▶ [Exercise instructions]
In the records below, find every line that contains "yellow" and list it.

▶ [Exercise input]
----------------------------------------
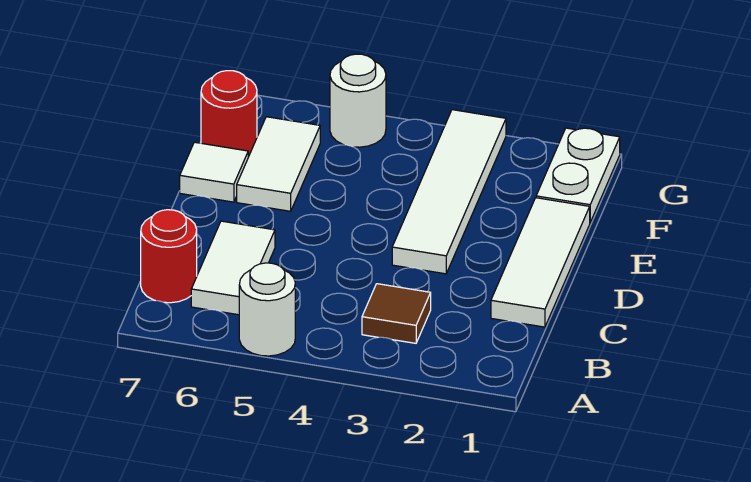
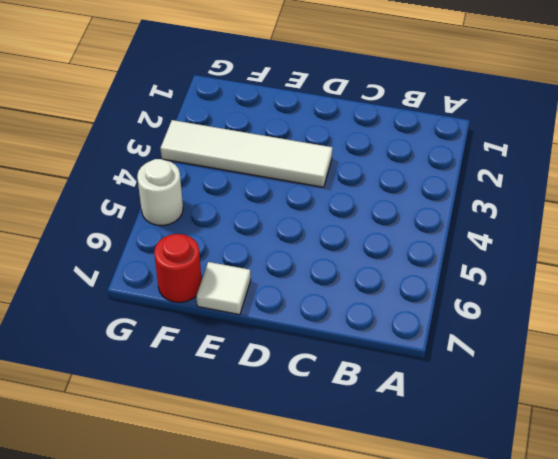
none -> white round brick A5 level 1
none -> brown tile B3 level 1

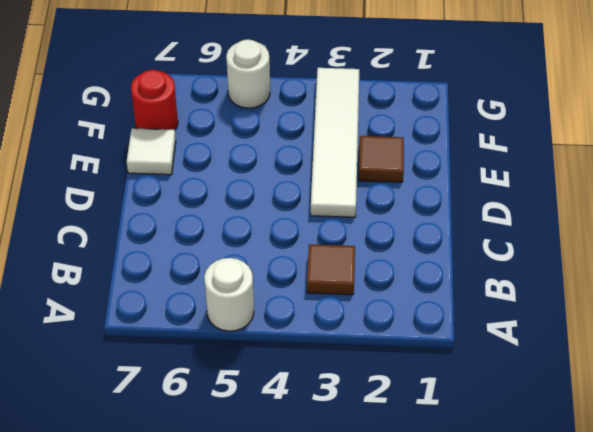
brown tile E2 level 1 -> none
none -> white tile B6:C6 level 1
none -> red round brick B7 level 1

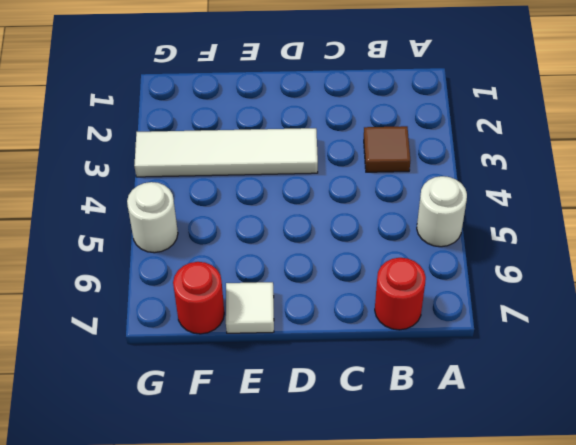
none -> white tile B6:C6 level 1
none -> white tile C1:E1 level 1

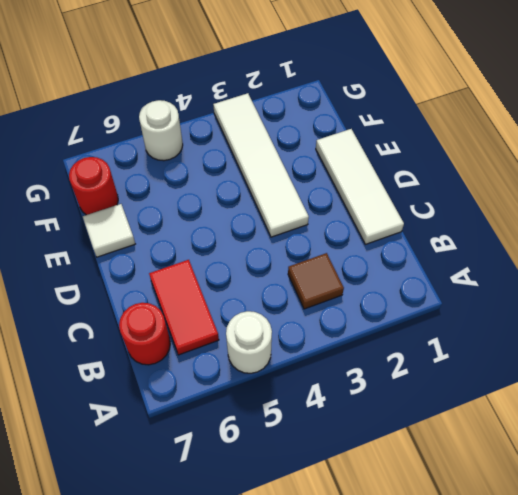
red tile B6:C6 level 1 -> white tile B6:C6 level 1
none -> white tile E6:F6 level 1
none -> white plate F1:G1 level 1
----------------------------------------
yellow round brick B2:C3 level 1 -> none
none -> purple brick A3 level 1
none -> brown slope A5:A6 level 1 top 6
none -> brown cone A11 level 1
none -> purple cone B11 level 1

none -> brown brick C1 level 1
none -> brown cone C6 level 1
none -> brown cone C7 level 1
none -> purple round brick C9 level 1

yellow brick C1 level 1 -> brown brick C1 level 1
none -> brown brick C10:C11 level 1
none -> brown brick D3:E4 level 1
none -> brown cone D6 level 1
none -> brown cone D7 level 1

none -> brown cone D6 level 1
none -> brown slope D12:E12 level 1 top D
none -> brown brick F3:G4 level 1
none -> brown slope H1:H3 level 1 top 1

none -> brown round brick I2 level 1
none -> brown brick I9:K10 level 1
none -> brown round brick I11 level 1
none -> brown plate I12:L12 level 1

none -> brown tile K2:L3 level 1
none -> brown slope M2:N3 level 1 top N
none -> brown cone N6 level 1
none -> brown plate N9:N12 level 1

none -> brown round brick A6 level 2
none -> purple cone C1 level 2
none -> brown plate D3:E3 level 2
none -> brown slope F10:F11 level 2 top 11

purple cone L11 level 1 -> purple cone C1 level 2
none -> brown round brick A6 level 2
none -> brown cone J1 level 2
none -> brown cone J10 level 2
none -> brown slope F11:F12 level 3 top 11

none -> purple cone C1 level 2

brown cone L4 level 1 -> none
----------------------------------------
▶ [Output for this exercise]
yellow round brick B2:C3 level 1 -> none
yellow brick C1 level 1 -> brown brick C1 level 1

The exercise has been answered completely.